- _WORK TO COMPLETE_
In the entries below, the lines from the one with "none -> white brick A9:B9 level 1" through the one with "none -> yellow brick H7 level 2" are to be copied exactly; both ends count.
_____
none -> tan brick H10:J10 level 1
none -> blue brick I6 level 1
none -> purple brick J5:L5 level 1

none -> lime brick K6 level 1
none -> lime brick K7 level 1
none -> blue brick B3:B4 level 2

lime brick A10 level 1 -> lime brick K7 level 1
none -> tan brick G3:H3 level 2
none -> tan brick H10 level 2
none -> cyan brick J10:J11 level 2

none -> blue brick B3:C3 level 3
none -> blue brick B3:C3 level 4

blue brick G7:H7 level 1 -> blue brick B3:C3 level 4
_____
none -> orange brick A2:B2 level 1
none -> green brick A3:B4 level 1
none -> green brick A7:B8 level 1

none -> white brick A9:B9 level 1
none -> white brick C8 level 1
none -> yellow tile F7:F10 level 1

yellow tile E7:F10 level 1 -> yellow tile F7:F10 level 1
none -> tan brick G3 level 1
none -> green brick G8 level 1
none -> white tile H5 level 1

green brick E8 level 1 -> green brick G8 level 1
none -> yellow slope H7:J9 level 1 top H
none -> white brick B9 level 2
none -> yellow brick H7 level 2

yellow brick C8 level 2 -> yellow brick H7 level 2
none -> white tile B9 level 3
_____
- _SOLUTION TO THIS TASK_
none -> white brick A9:B9 level 1
none -> white brick C8 level 1
none -> yellow tile F7:F10 level 1

yellow tile E7:F10 level 1 -> yellow tile F7:F10 level 1
none -> tan brick G3 level 1
none -> green brick G8 level 1
none -> white tile H5 level 1

green brick E8 level 1 -> green brick G8 level 1
none -> yellow slope H7:J9 level 1 top H
none -> white brick B9 level 2
none -> yellow brick H7 level 2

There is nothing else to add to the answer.